▶ [Provided records]
■ ■ ■ ■ ■ ■ ■
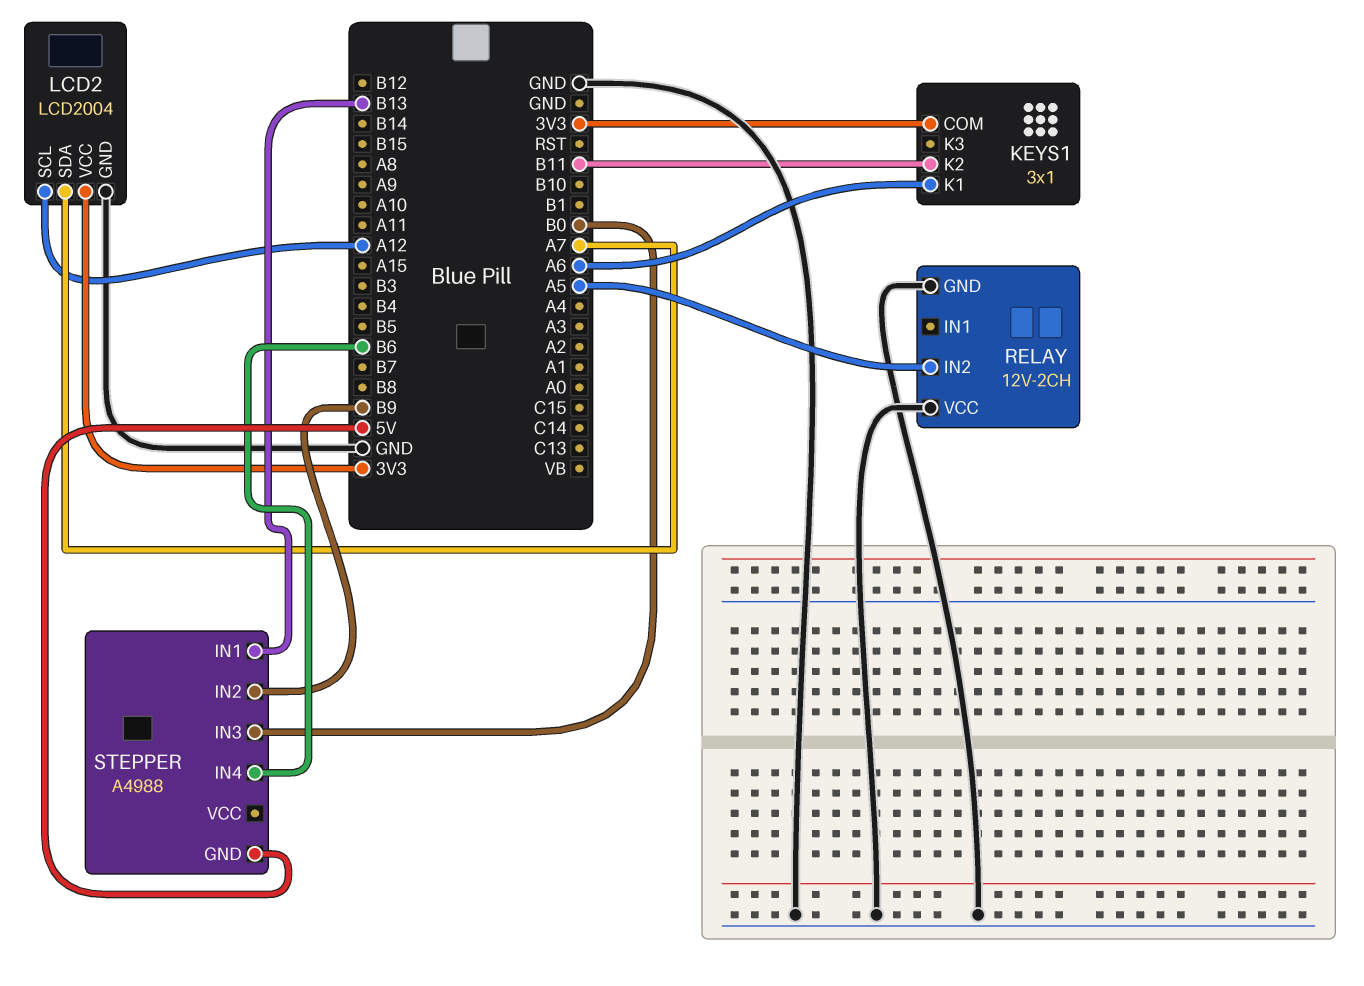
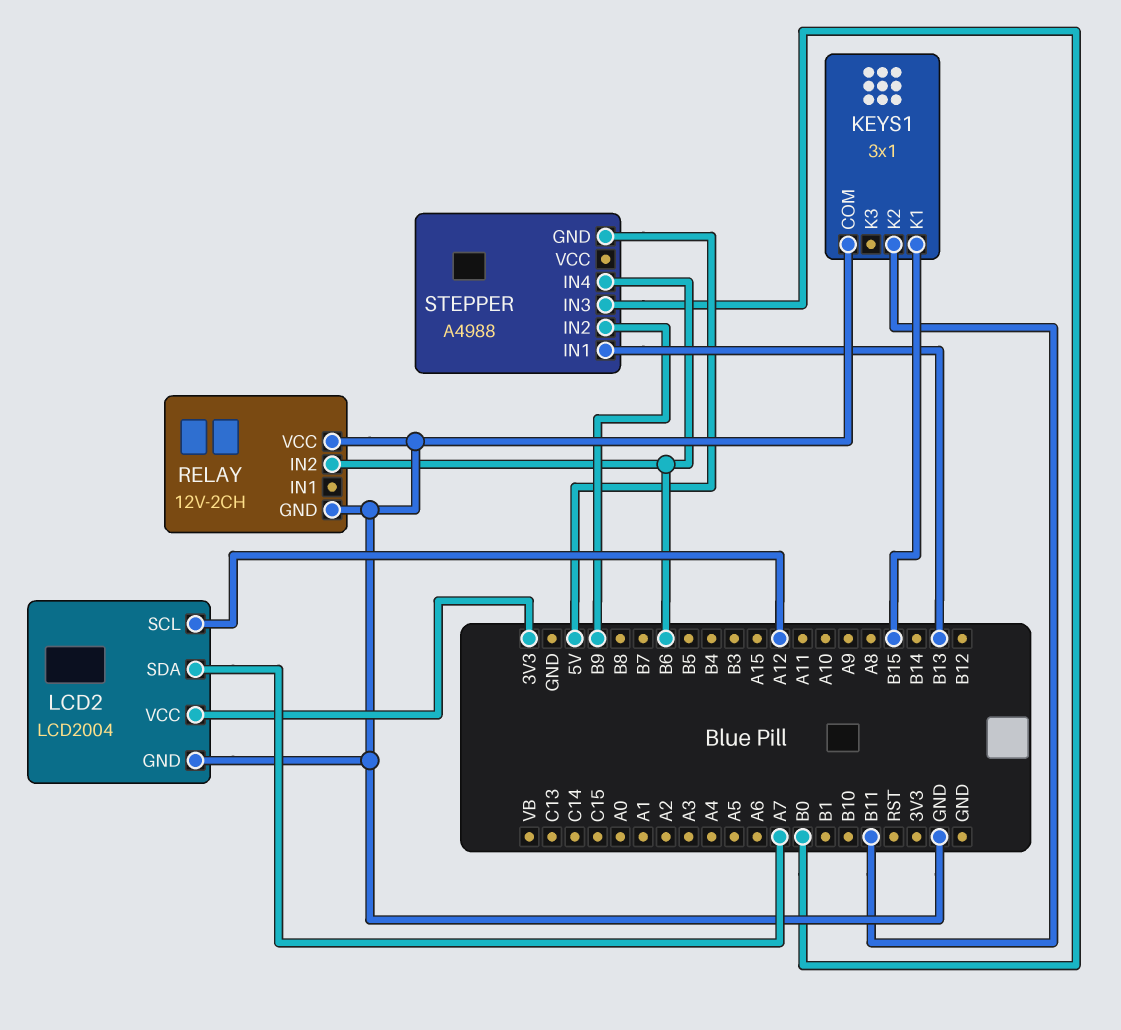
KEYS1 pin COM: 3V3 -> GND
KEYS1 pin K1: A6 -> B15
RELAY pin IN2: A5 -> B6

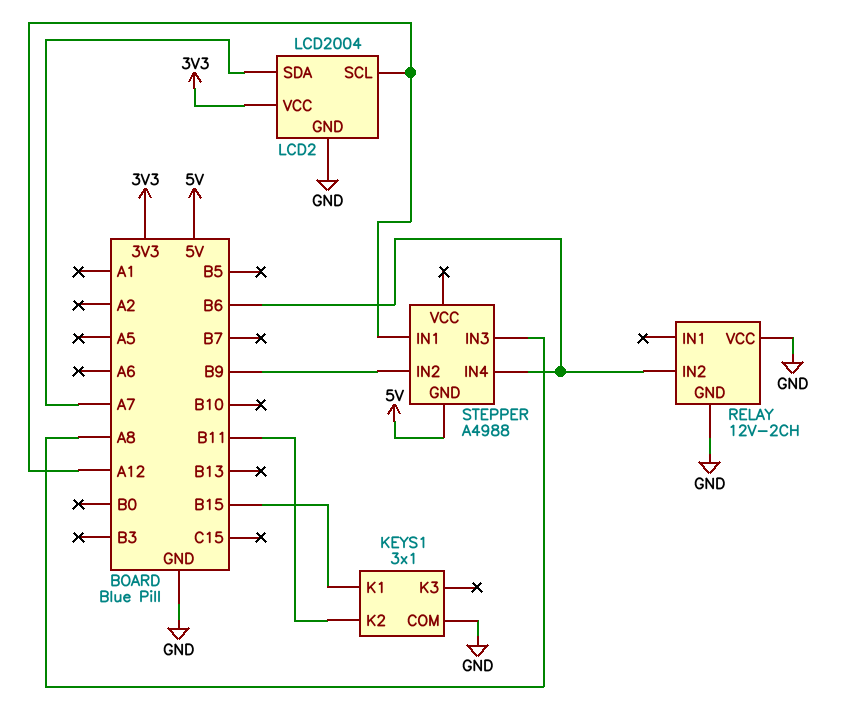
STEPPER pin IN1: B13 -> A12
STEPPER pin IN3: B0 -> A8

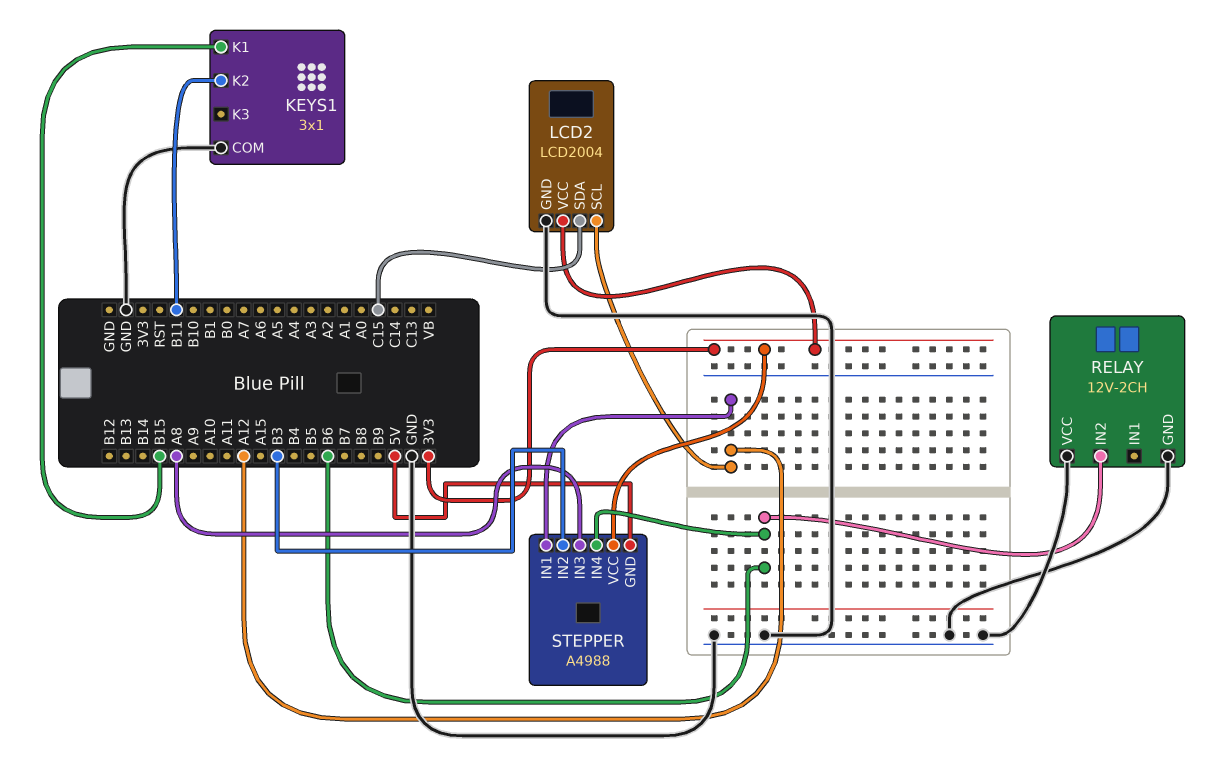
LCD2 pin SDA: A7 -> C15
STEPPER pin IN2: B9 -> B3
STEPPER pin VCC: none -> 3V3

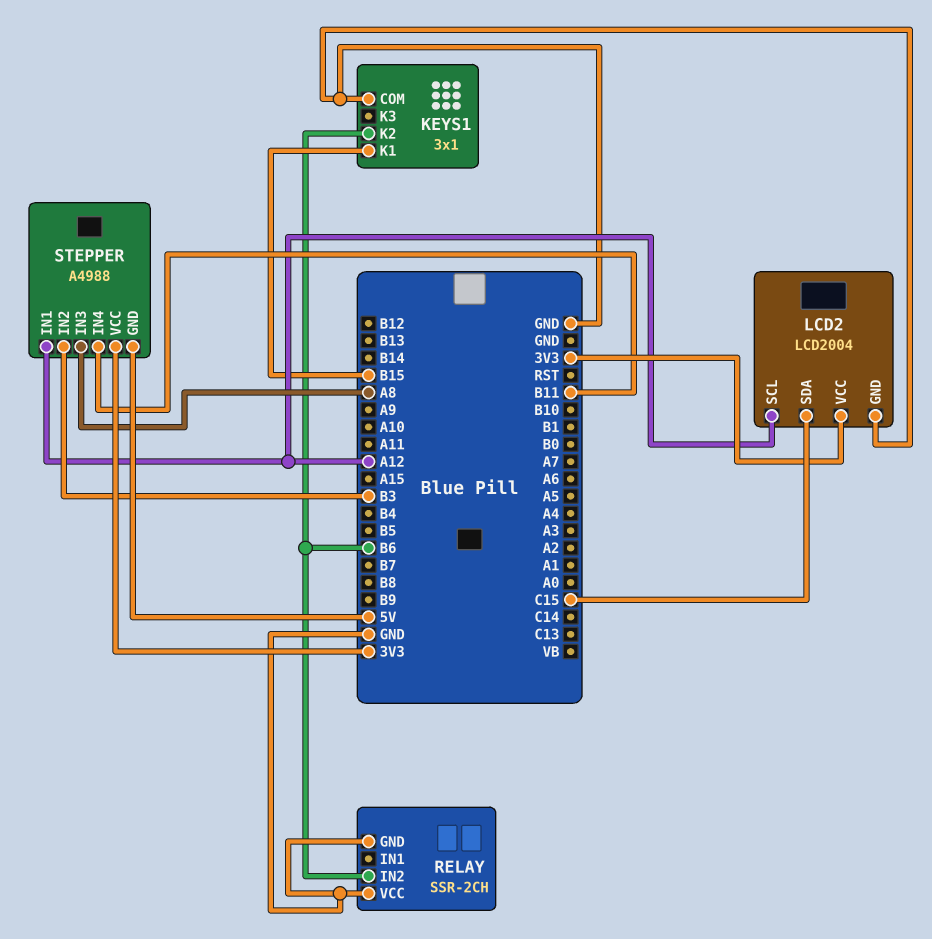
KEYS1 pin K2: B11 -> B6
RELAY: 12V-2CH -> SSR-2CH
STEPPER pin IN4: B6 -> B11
■ ■ ■ ■ ■ ■ ■
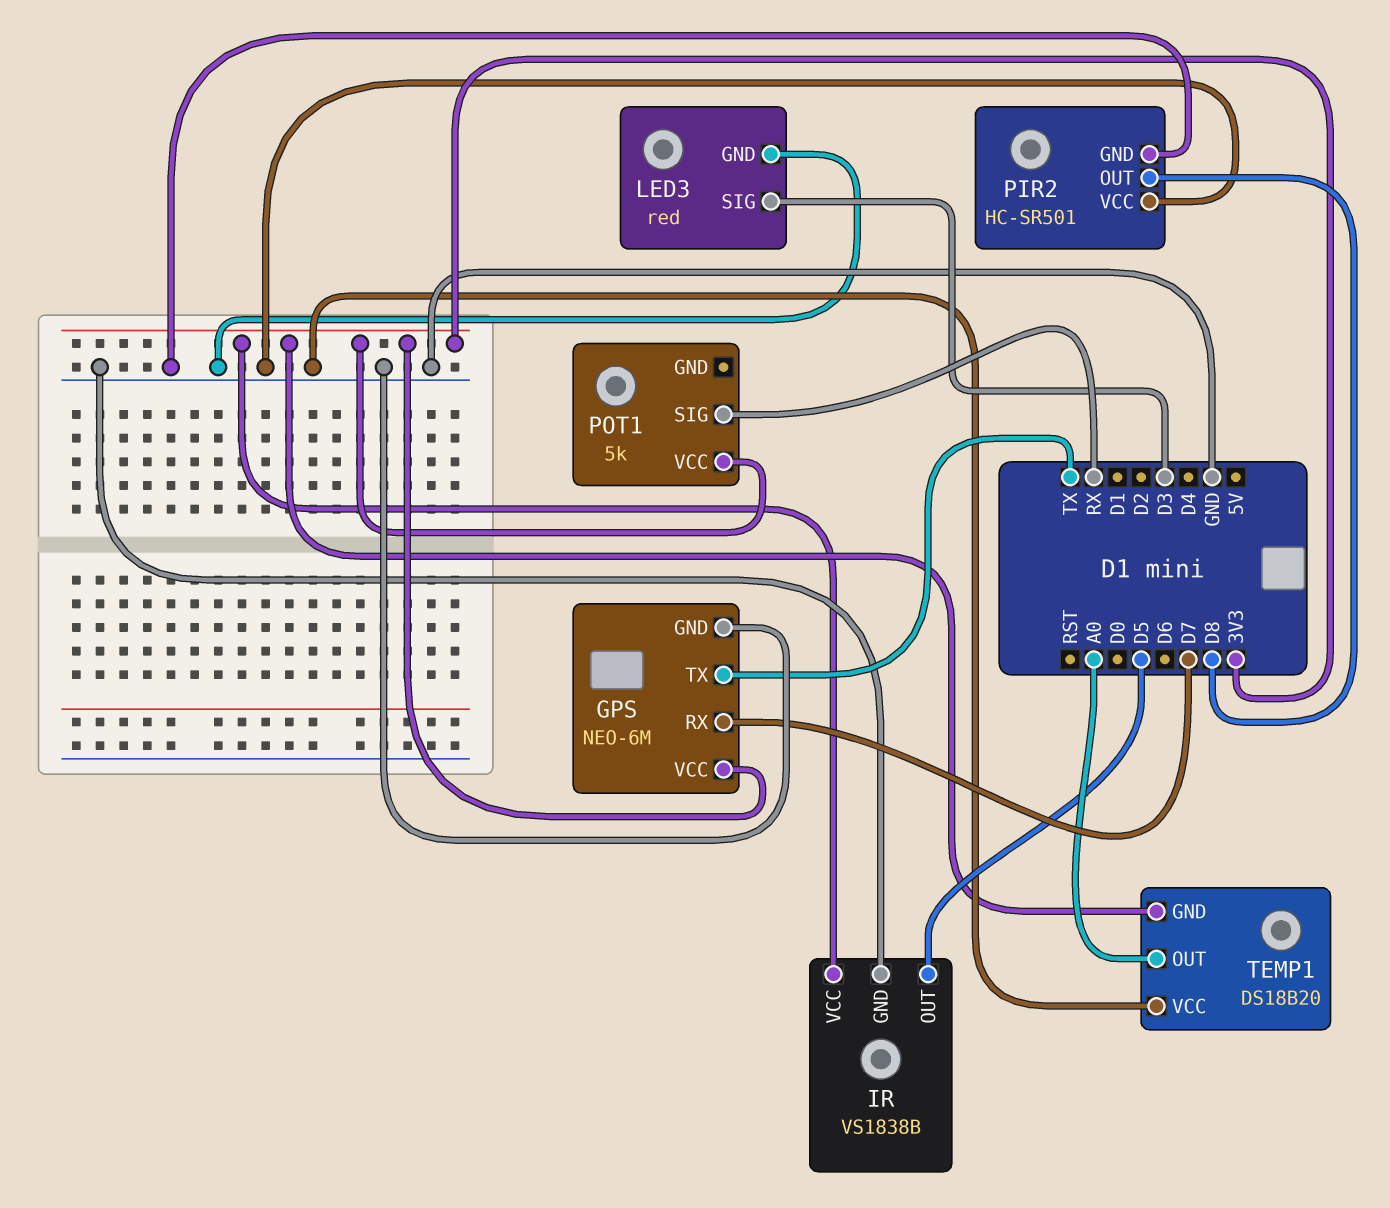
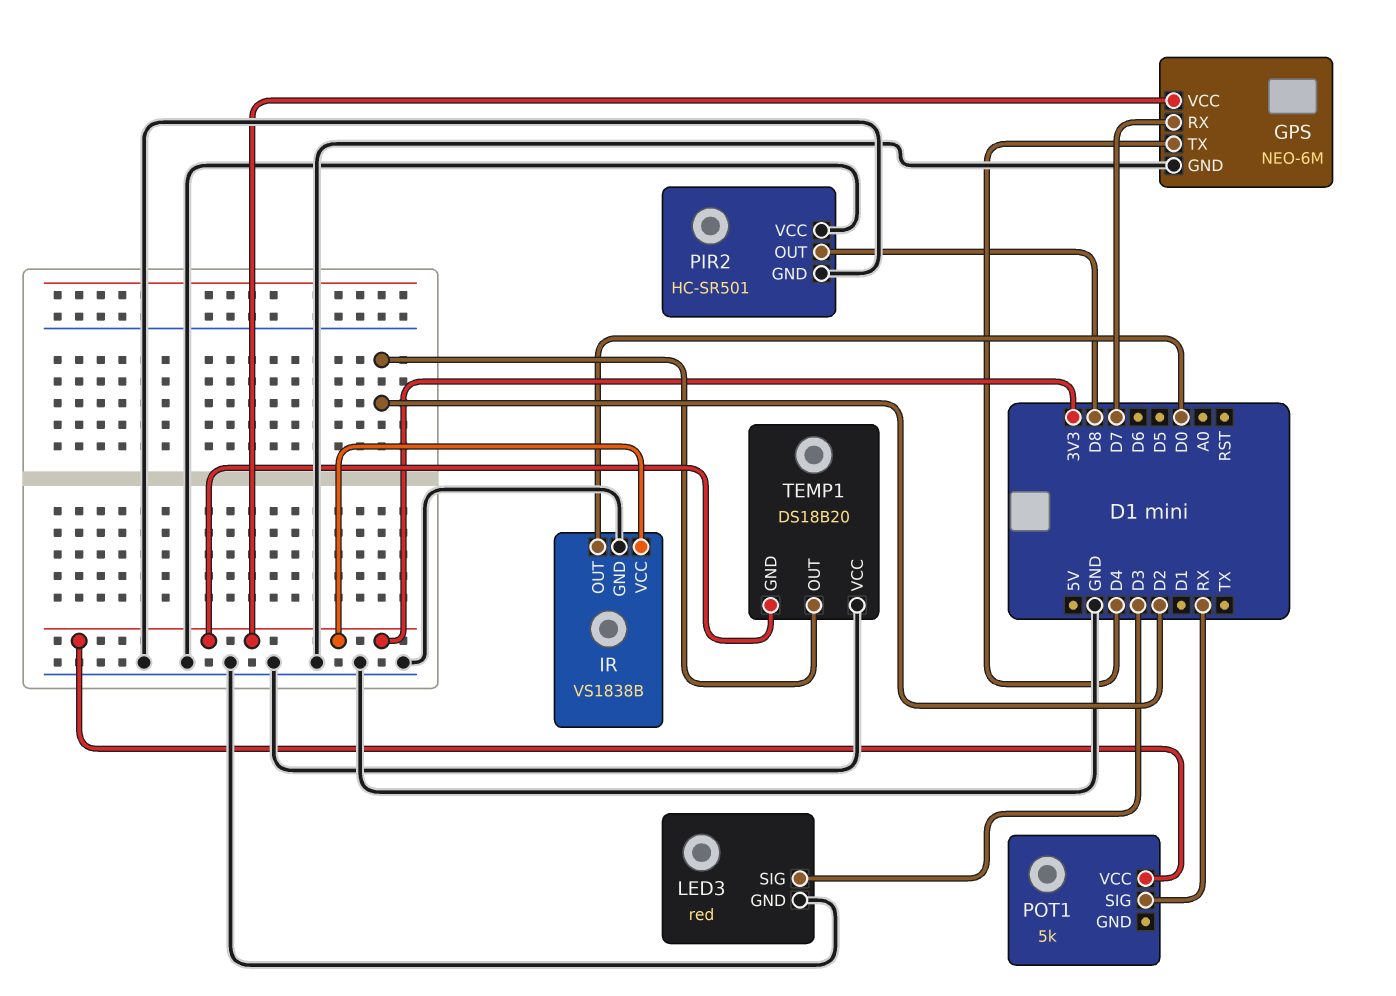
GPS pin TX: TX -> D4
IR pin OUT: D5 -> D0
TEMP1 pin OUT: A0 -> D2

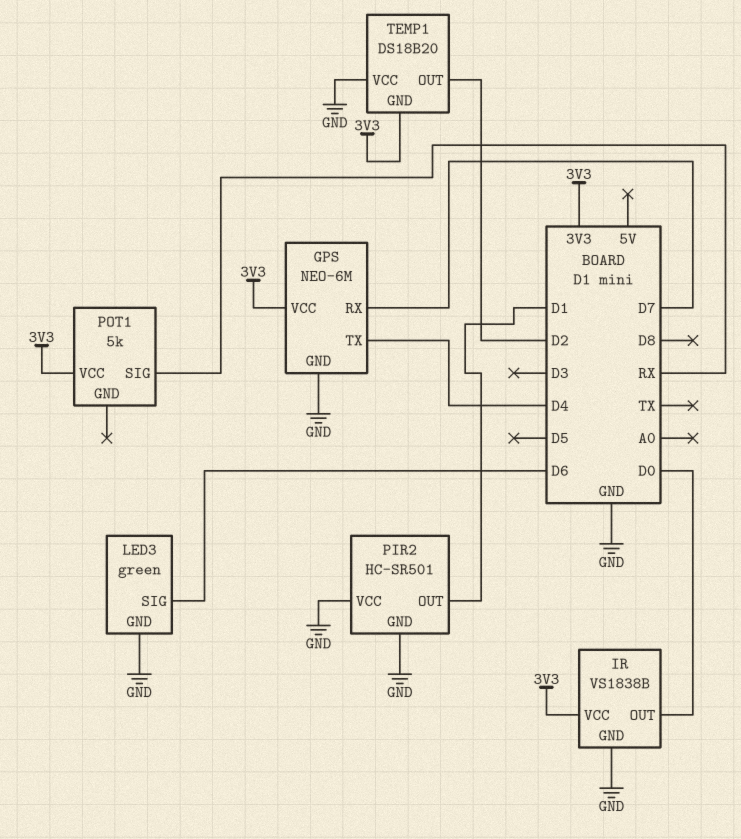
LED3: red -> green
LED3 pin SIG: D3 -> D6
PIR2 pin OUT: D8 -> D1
■ ■ ■ ■ ■ ■ ■
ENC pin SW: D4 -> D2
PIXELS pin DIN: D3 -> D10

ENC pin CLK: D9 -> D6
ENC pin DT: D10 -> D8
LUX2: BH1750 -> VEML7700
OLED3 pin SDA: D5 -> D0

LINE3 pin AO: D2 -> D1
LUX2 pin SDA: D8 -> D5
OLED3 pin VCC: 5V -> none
■ ■ ■ ■ ■ ■ ■
Report every line of the data above that contains the string "none" by copying it in full.

▶ [Exercise response]
STEPPER pin VCC: none -> 3V3
OLED3 pin VCC: 5V -> none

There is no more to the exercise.